_Revision tracking records_:
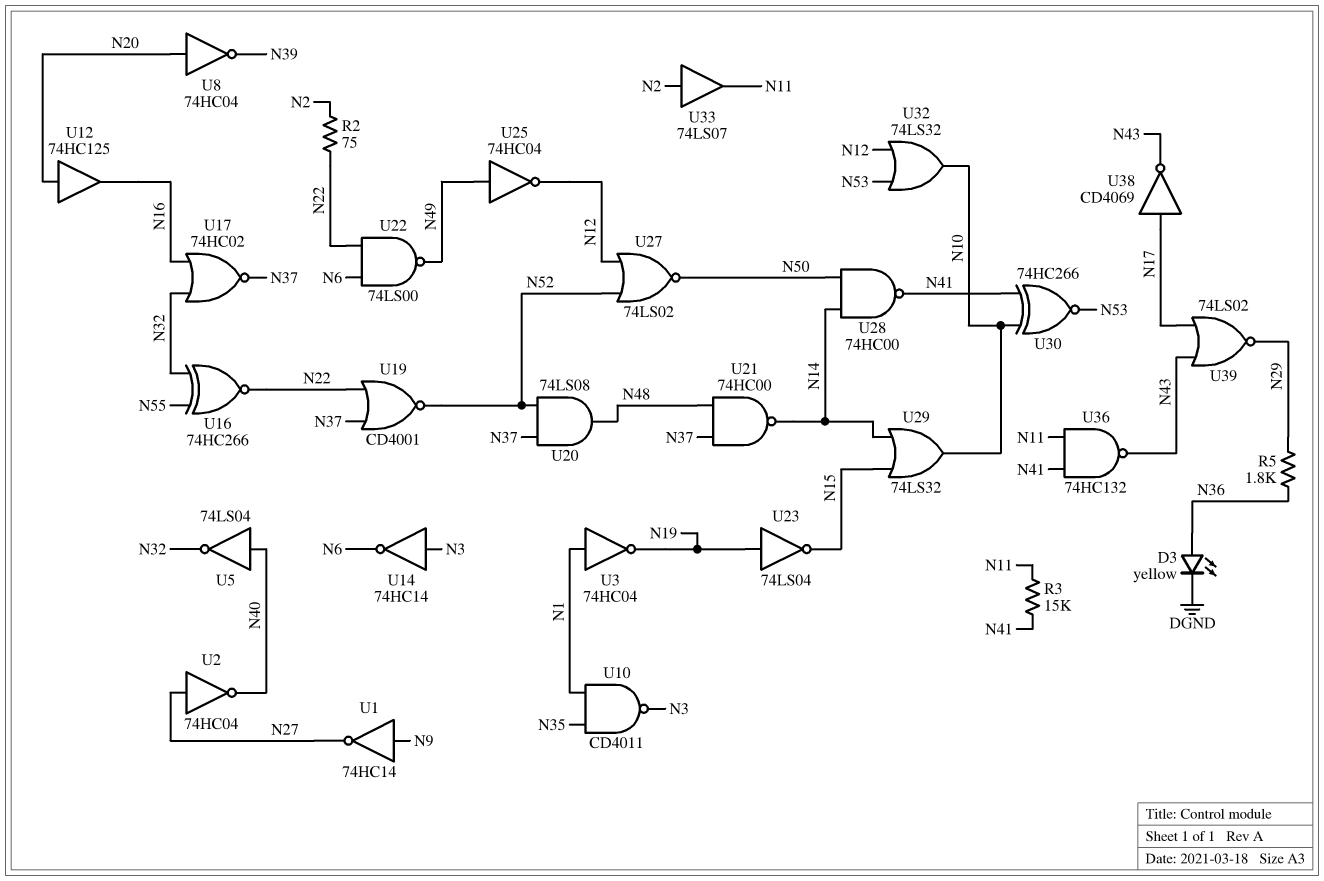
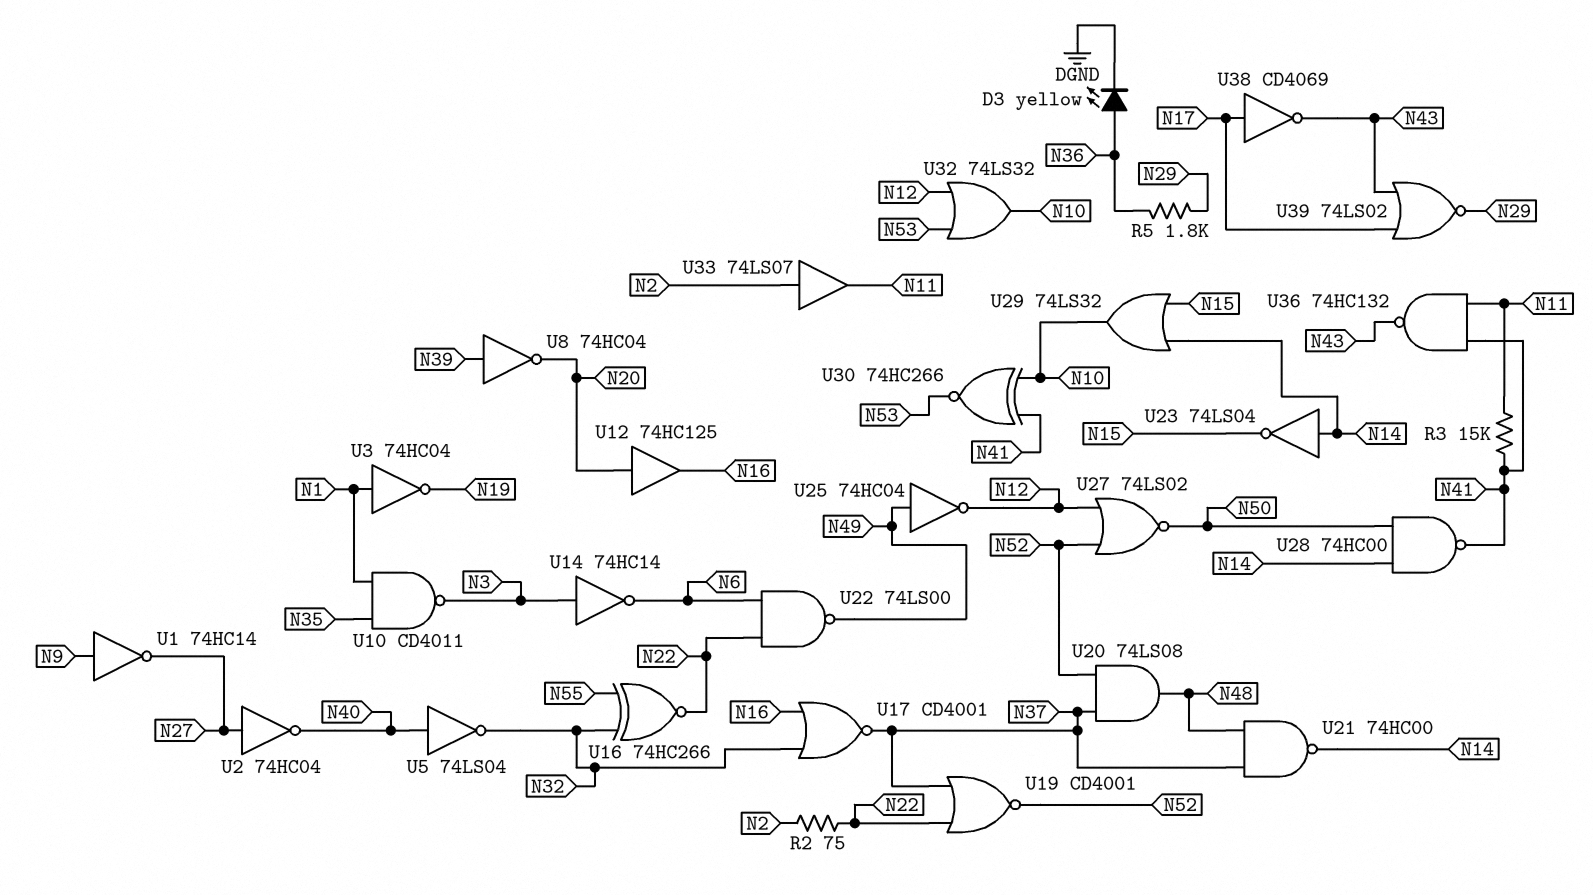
U8: NOT 74HC04 (in N20, out N39) -> NOT 74HC04 (in N39, out N20)
U17: NOR 74HC02 (in N16, in N32, out N37) -> NOR CD4001 (in N16, in N32, out N37)
U23: NOT 74LS04 (in N19, out N15) -> NOT 74LS04 (in N14, out N15)

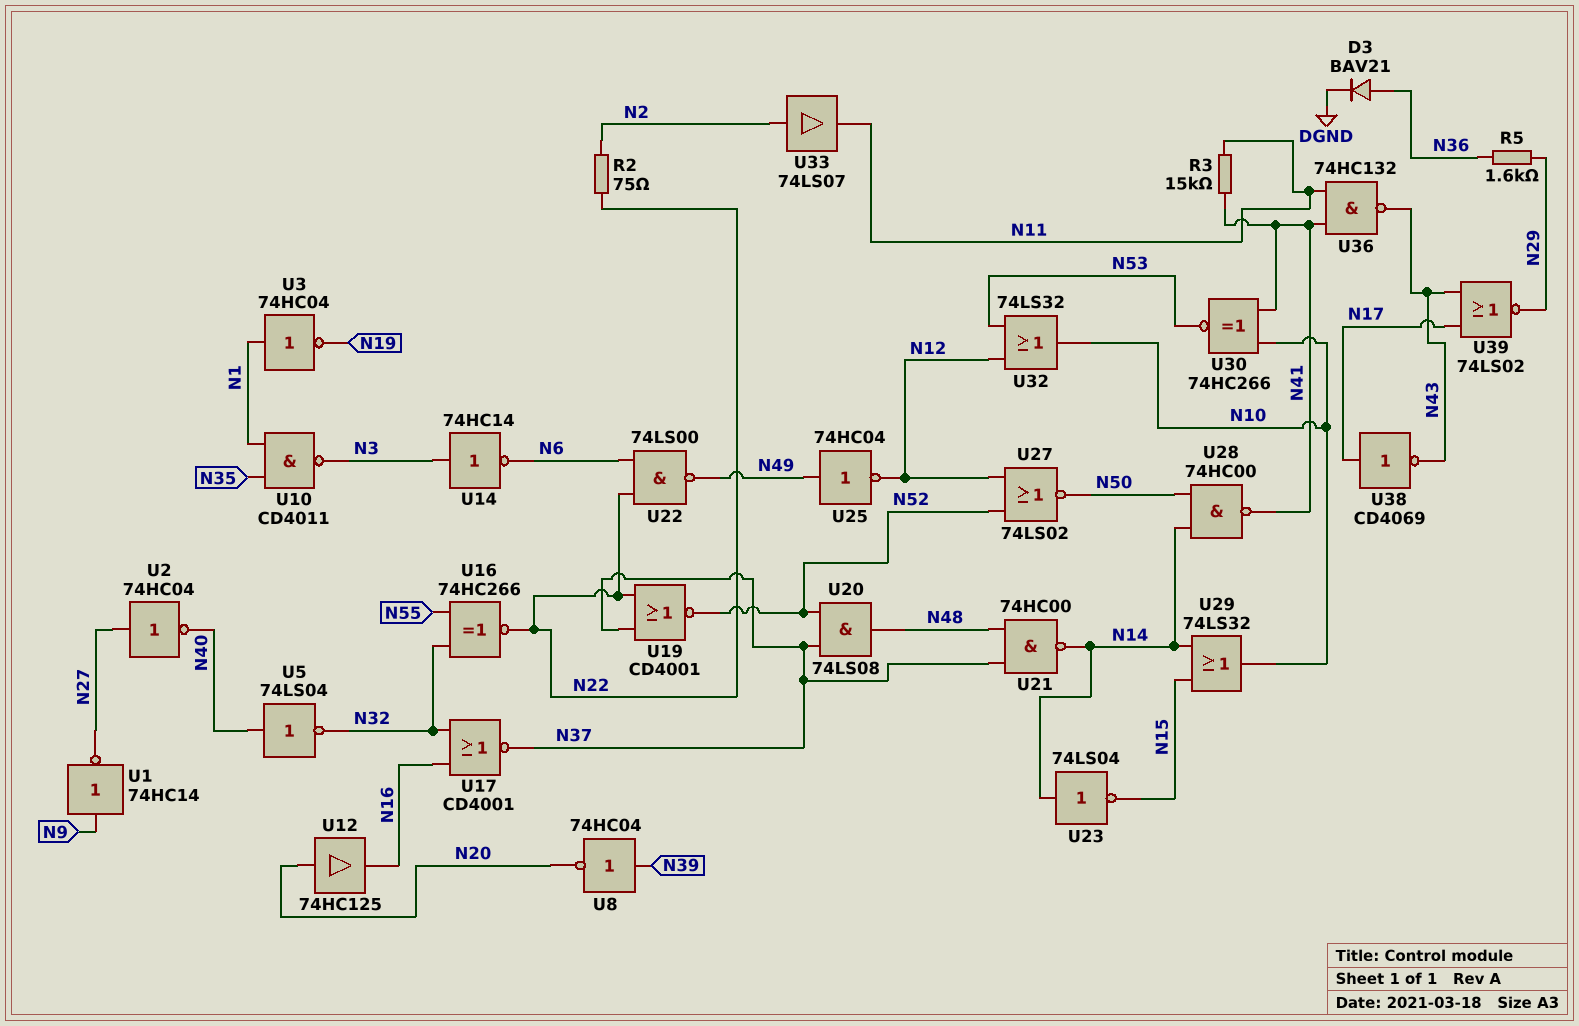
D3: LED yellow (A N36, K DGND) -> diode BAV21 (A N36, K DGND)
R5: 1.8k (N29, N36) -> 1.6k (N29, N36)

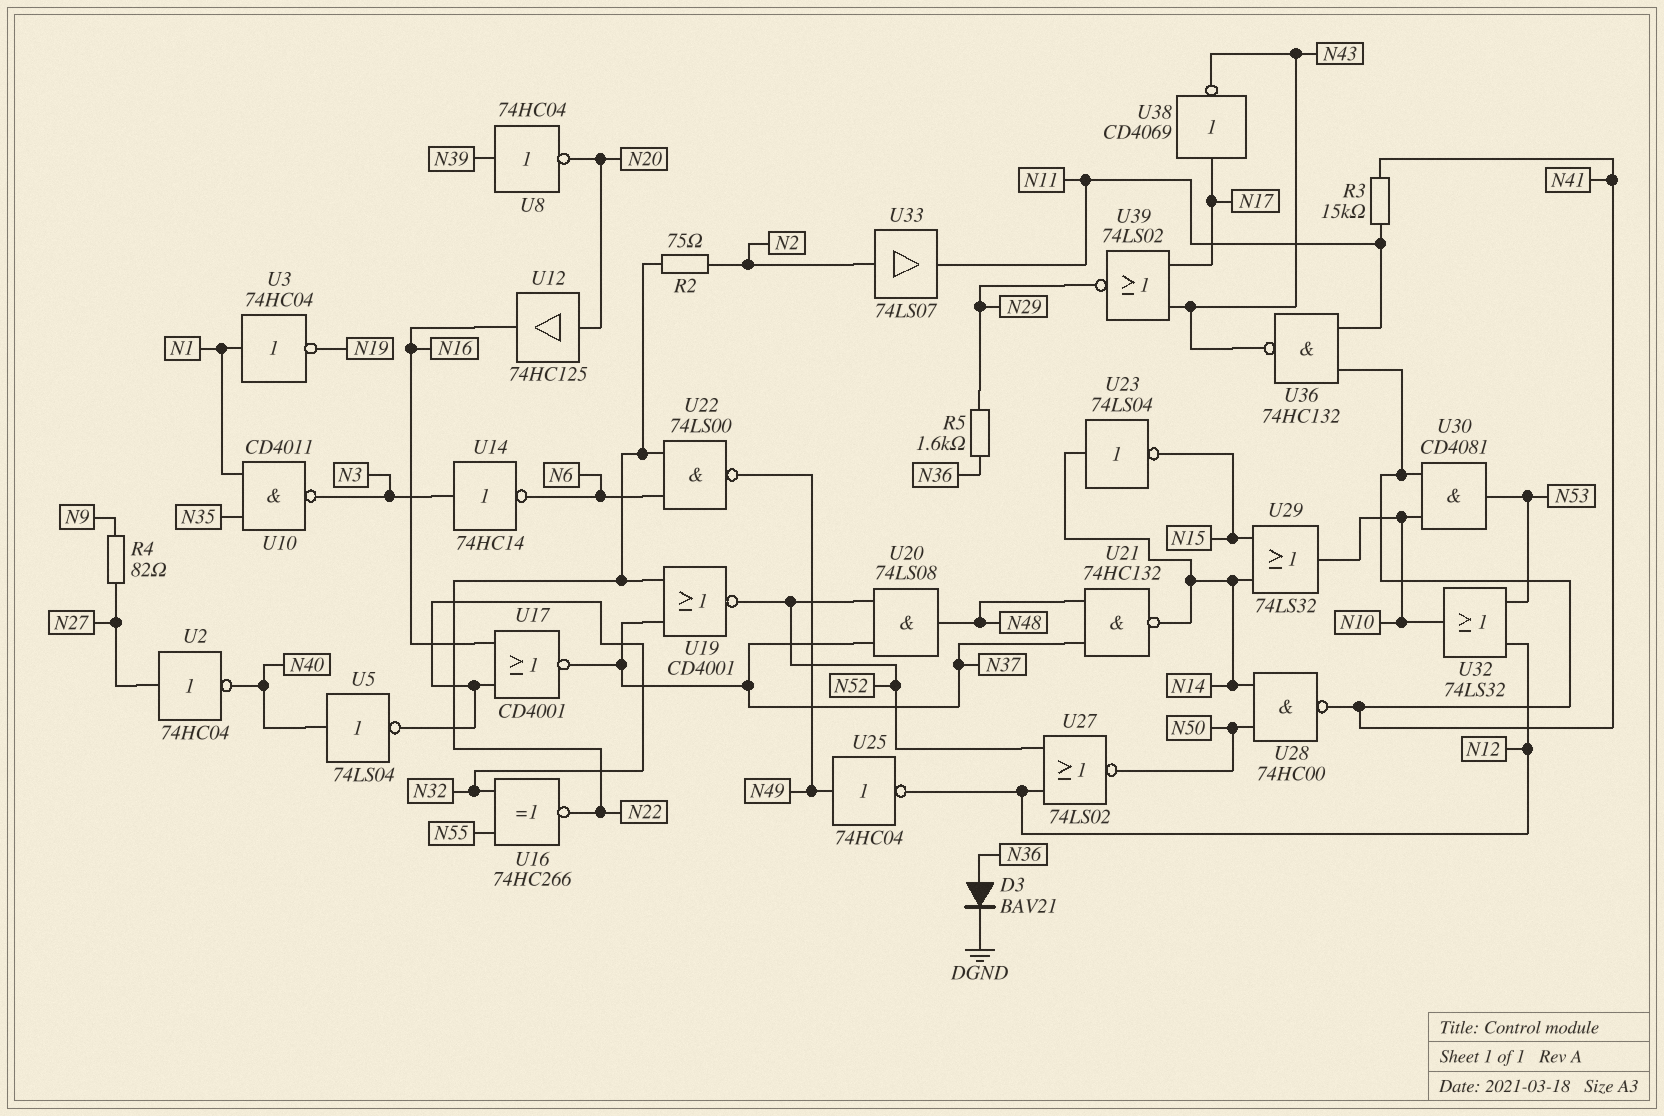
R4: none -> 82 (N9, N27)
U1: NOT 74HC14 (in N9, out N27) -> none
U21: NAND 74HC00 (in N37, in N48, out N14) -> NAND 74HC132 (in N37, in N48, out N14)
U30: XNOR 74HC266 (in N10, in N41, out N53) -> AND CD4081 (in N10, in N41, out N53)

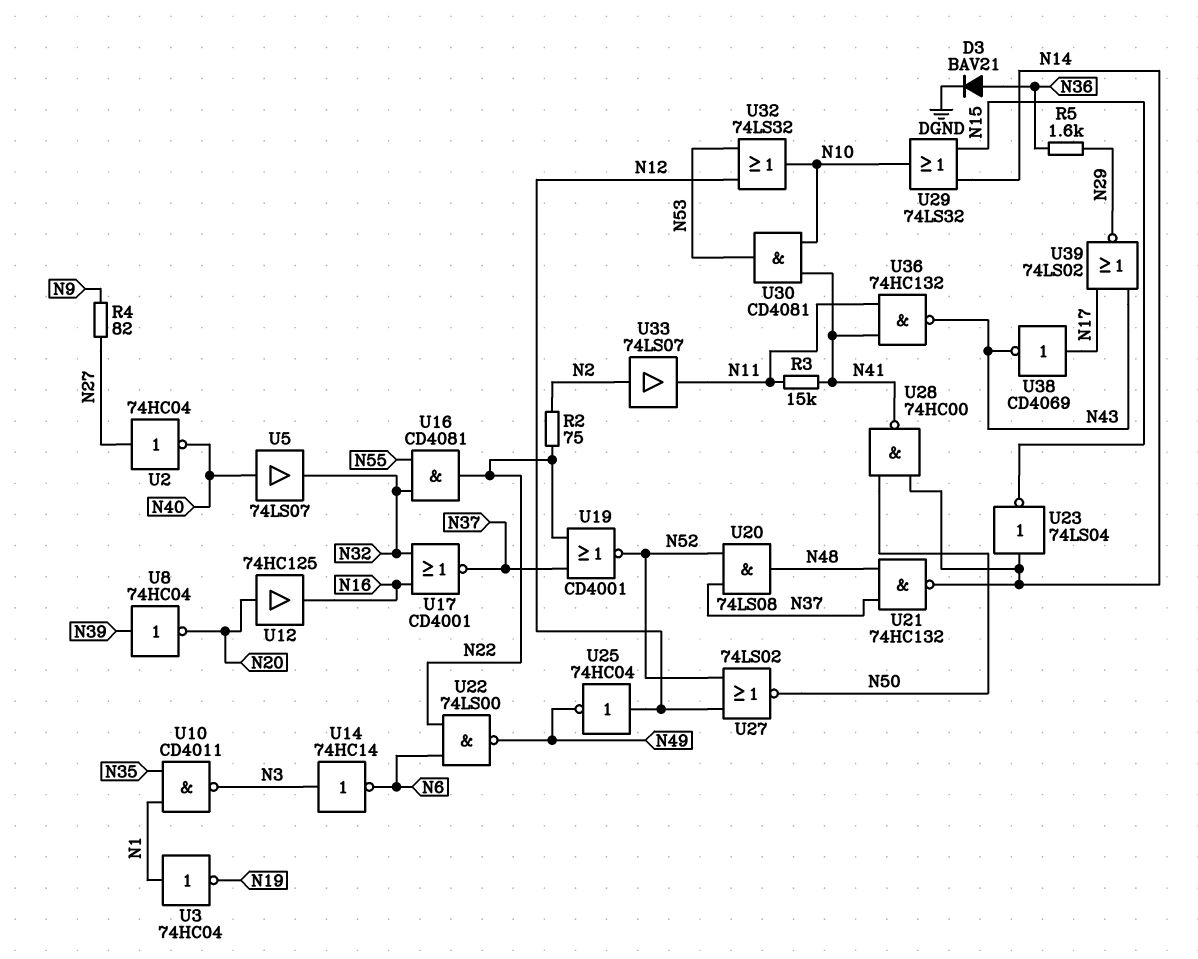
U5: NOT 74LS04 (in N40, out N32) -> buffer 74LS07 (in N40, out N32)
U16: XNOR 74HC266 (in N32, in N55, out N22) -> AND CD4081 (in N32, in N55, out N22)
U25: NOT 74HC04 (in N49, out N12) -> NOT 74HC04 (in N12, out N49)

_Goal of the exercise_: Wherever a line in the data above contains the word "none", copy that line.

_Response to the task_:
R4: none -> 82 (N9, N27)
U1: NOT 74HC14 (in N9, out N27) -> none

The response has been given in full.